# What the task requires
Your task is to transcribe all the entries exactly, excluding pictures.

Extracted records

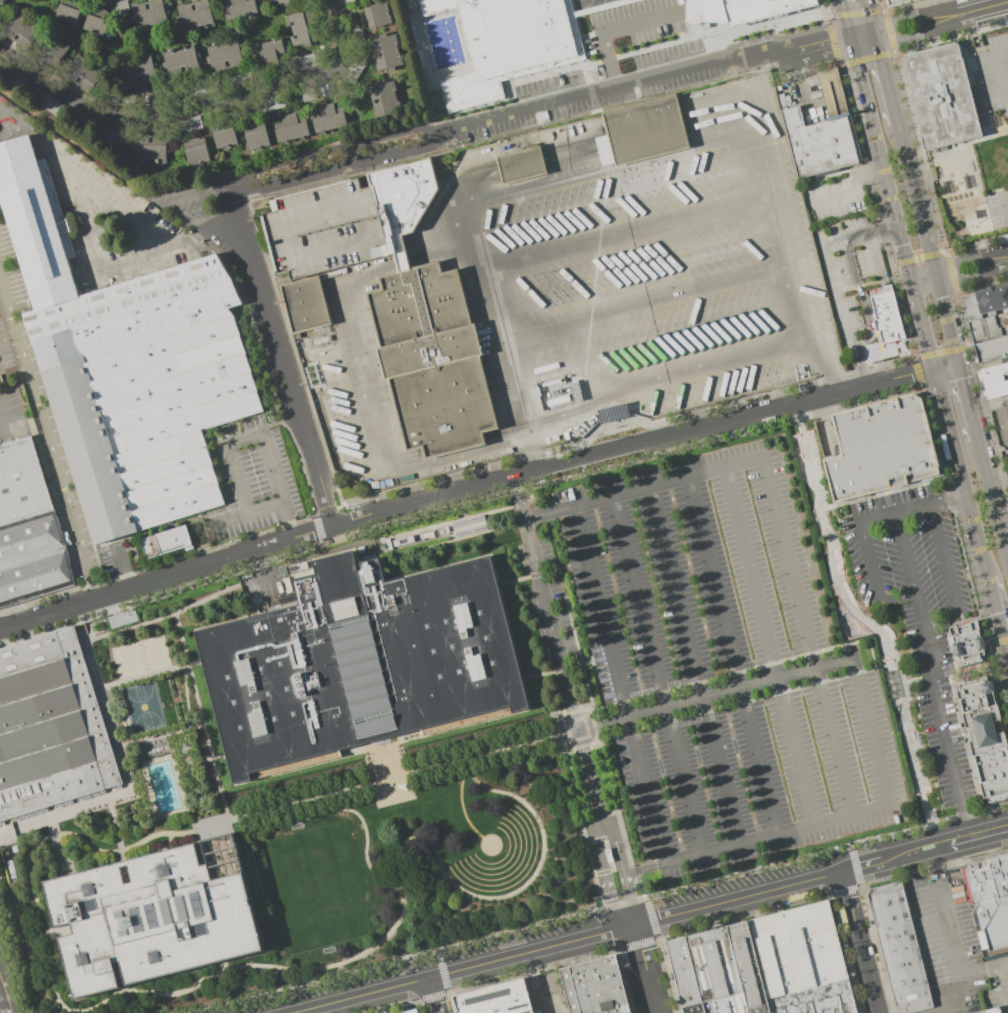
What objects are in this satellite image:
building: (2, 0)
building: (174, 0)
building: (176, 0)
building: (281, 1)
building: (344, 1)
building: (896, 2)
building: (120, 7)
building: (751, 7)
building: (238, 8)
road: (982, 8)
building: (69, 12)
building: (149, 13)
road: (868, 13)
building: (194, 15)
building: (376, 15)
road: (913, 15)
road: (845, 19)
building: (95, 20)
building: (303, 27)
traffic signals: (872, 27)
building: (20, 30)
road: (612, 30)
building: (513, 32)
road: (861, 33)
road: (329, 37)
road: (905, 38)
traffic signals: (850, 39)
building: (357, 40)
traffic signals: (876, 45)
building: (53, 52)
building: (268, 52)
building: (386, 52)
building: (225, 54)
building: (181, 61)
building: (310, 61)
building: (138, 70)
building: (82, 72)
building: (351, 75)
road: (884, 75)
road: (999, 75)
parking lot: (994, 78)
building: (30, 90)
building: (832, 92)
building: (309, 94)
building: (941, 96)
building: (384, 99)
building: (268, 104)
road: (540, 106)
road: (727, 114)
building: (328, 117)
road: (162, 120)
building: (189, 123)
road: (26, 127)
building: (290, 128)
building: (644, 130)
road: (645, 133)
building: (256, 134)
building: (112, 136)
building: (225, 139)
building: (818, 144)
road: (53, 148)
building: (151, 149)
building: (197, 151)
road: (575, 152)
road: (881, 161)
building: (520, 167)
road: (520, 167)
road: (848, 189)
road: (198, 194)
road: (915, 195)
road: (458, 199)
road: (502, 204)
park: (1000, 208)
building: (36, 225)
road: (627, 230)
road: (862, 236)
road: (442, 249)
parking lot: (849, 253)
road: (262, 255)
road: (970, 257)
road: (401, 260)
road: (922, 275)
parking lot: (661, 276)
road: (935, 277)
road: (974, 277)
road: (925, 285)
road: (858, 296)
building: (984, 298)
building: (395, 299)
road: (838, 299)
building: (305, 305)
road: (646, 305)
road: (349, 312)
building: (882, 314)
road: (923, 326)
road: (947, 326)
building: (983, 328)
road: (784, 348)
building: (991, 348)
road: (284, 357)
road: (824, 364)
road: (983, 364)
traffic signals: (958, 365)
road: (946, 367)
road: (861, 368)
traffic signals: (935, 370)
building: (994, 380)
building: (144, 392)
road: (988, 400)
road: (967, 402)
building: (611, 413)
building: (1001, 416)
road: (1, 433)
road: (49, 439)
road: (244, 439)
building: (880, 448)
road: (454, 457)
road: (961, 474)
road: (997, 475)
building: (22, 486)
road: (642, 487)
road: (465, 492)
road: (948, 499)
road: (992, 501)
road: (894, 513)
road: (447, 522)
road: (205, 525)
road: (372, 526)
road: (1003, 527)
road: (449, 541)
building: (166, 542)
building: (33, 559)
road: (382, 566)
road: (120, 568)
road: (261, 571)
road: (544, 573)
road: (947, 575)
parking lot: (261, 585)
road: (896, 594)
road: (545, 605)
parking lot: (920, 610)
road: (83, 613)
road: (167, 616)
building: (122, 619)
road: (997, 619)
road: (104, 622)
road: (872, 624)
park: (870, 627)
road: (89, 630)
road: (806, 636)
road: (868, 639)
road: (576, 640)
building: (966, 644)
road: (768, 646)
road: (731, 655)
park: (141, 657)
traffic signals: (1007, 660)
building: (359, 661)
road: (888, 664)
road: (693, 665)
parking lot: (722, 665)
road: (568, 667)
road: (969, 669)
road: (866, 670)
road: (150, 674)
road: (655, 675)
road: (917, 681)
road: (618, 684)
road: (714, 693)
road: (186, 697)
road: (591, 704)
park: (144, 707)
road: (938, 713)
road: (202, 717)
building: (50, 727)
road: (869, 732)
road: (161, 735)
building: (985, 739)
road: (133, 742)
road: (400, 742)
road: (218, 757)
road: (385, 767)
road: (587, 771)
road: (127, 778)
road: (389, 779)
road: (576, 795)
road: (110, 803)
park: (313, 805)
road: (462, 811)
road: (599, 819)
road: (361, 821)
road: (11, 832)
road: (971, 837)
road: (118, 838)
road: (9, 839)
road: (755, 840)
road: (165, 846)
road: (58, 847)
road: (616, 847)
road: (101, 850)
building: (608, 855)
road: (888, 859)
flagpole: (562, 878)
road: (603, 880)
park: (315, 888)
road: (514, 894)
road: (629, 900)
building: (989, 902)
building: (154, 916)
road: (946, 935)
road: (568, 943)
road: (858, 943)
road: (372, 946)
building: (900, 949)
parking lot: (957, 949)
building: (768, 966)
road: (1005, 966)
road: (645, 969)
road: (284, 977)
road: (1005, 979)
road: (5, 986)
building: (595, 987)
road: (432, 996)
road: (288, 999)
building: (496, 999)
road: (105, 1001)
road: (951, 1004)
road: (11, 1010)
building: (411, 1011)
building: (996, 1011)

# Your solution
What objects are in this satellite image:
building: (2, 0)
building: (174, 0)
building: (176, 0)
building: (281, 1)
building: (344, 1)
building: (896, 2)
building: (120, 7)
building: (751, 7)
building: (238, 8)
road: (982, 8)
building: (69, 12)
building: (149, 13)
road: (868, 13)
building: (194, 15)
building: (376, 15)
road: (913, 15)
road: (845, 19)
building: (95, 20)
building: (303, 27)
traffic signals: (872, 27)
building: (20, 30)
road: (612, 30)
building: (513, 32)
road: (861, 33)
road: (329, 37)
road: (905, 38)
traffic signals: (850, 39)
building: (357, 40)
traffic signals: (876, 45)
building: (53, 52)
building: (268, 52)
building: (386, 52)
building: (225, 54)
building: (181, 61)
building: (310, 61)
building: (138, 70)
building: (82, 72)
building: (351, 75)
road: (884, 75)
road: (999, 75)
parking lot: (994, 78)
building: (30, 90)
building: (832, 92)
building: (309, 94)
building: (941, 96)
building: (384, 99)
building: (268, 104)
road: (540, 106)
road: (727, 114)
building: (328, 117)
road: (162, 120)
building: (189, 123)
road: (26, 127)
building: (290, 128)
building: (644, 130)
road: (645, 133)
building: (256, 134)
building: (112, 136)
building: (225, 139)
building: (818, 144)
road: (53, 148)
building: (151, 149)
building: (197, 151)
road: (575, 152)
road: (881, 161)
building: (520, 167)
road: (520, 167)
road: (848, 189)
road: (198, 194)
road: (915, 195)
road: (458, 199)
road: (502, 204)
park: (1000, 208)
building: (36, 225)
road: (627, 230)
road: (862, 236)
road: (442, 249)
parking lot: (849, 253)
road: (262, 255)
road: (970, 257)
road: (401, 260)
road: (922, 275)
parking lot: (661, 276)
road: (935, 277)
road: (974, 277)
road: (925, 285)
road: (858, 296)
building: (984, 298)
building: (395, 299)
road: (838, 299)
building: (305, 305)
road: (646, 305)
road: (349, 312)
building: (882, 314)
road: (923, 326)
road: (947, 326)
building: (983, 328)
road: (784, 348)
building: (991, 348)
road: (284, 357)
road: (824, 364)
road: (983, 364)
traffic signals: (958, 365)
road: (946, 367)
road: (861, 368)
traffic signals: (935, 370)
building: (994, 380)
building: (144, 392)
road: (988, 400)
road: (967, 402)
building: (611, 413)
building: (1001, 416)
road: (1, 433)
road: (49, 439)
road: (244, 439)
building: (880, 448)
road: (454, 457)
road: (961, 474)
road: (997, 475)
building: (22, 486)
road: (642, 487)
road: (465, 492)
road: (948, 499)
road: (992, 501)
road: (894, 513)
road: (447, 522)
road: (205, 525)
road: (372, 526)
road: (1003, 527)
road: (449, 541)
building: (166, 542)
building: (33, 559)
road: (382, 566)
road: (120, 568)
road: (261, 571)
road: (544, 573)
road: (947, 575)
parking lot: (261, 585)
road: (896, 594)
road: (545, 605)
parking lot: (920, 610)
road: (83, 613)
road: (167, 616)
building: (122, 619)
road: (997, 619)
road: (104, 622)
road: (872, 624)
park: (870, 627)
road: (89, 630)
road: (806, 636)
road: (868, 639)
road: (576, 640)
building: (966, 644)
road: (768, 646)
road: (731, 655)
park: (141, 657)
traffic signals: (1007, 660)
building: (359, 661)
road: (888, 664)
road: (693, 665)
parking lot: (722, 665)
road: (568, 667)
road: (969, 669)
road: (866, 670)
road: (150, 674)
road: (655, 675)
road: (917, 681)
road: (618, 684)
road: (714, 693)
road: (186, 697)
road: (591, 704)
park: (144, 707)
road: (938, 713)
road: (202, 717)
building: (50, 727)
road: (869, 732)
road: (161, 735)
building: (985, 739)
road: (133, 742)
road: (400, 742)
road: (218, 757)
road: (385, 767)
road: (587, 771)
road: (127, 778)
road: (389, 779)
road: (576, 795)
road: (110, 803)
park: (313, 805)
road: (462, 811)
road: (599, 819)
road: (361, 821)
road: (11, 832)
road: (971, 837)
road: (118, 838)
road: (9, 839)
road: (755, 840)
road: (165, 846)
road: (58, 847)
road: (616, 847)
road: (101, 850)
building: (608, 855)
road: (888, 859)
flagpole: (562, 878)
road: (603, 880)
park: (315, 888)
road: (514, 894)
road: (629, 900)
building: (989, 902)
building: (154, 916)
road: (946, 935)
road: (568, 943)
road: (858, 943)
road: (372, 946)
building: (900, 949)
parking lot: (957, 949)
building: (768, 966)
road: (1005, 966)
road: (645, 969)
road: (284, 977)
road: (1005, 979)
road: (5, 986)
building: (595, 987)
road: (432, 996)
road: (288, 999)
building: (496, 999)
road: (105, 1001)
road: (951, 1004)
road: (11, 1010)
building: (411, 1011)
building: (996, 1011)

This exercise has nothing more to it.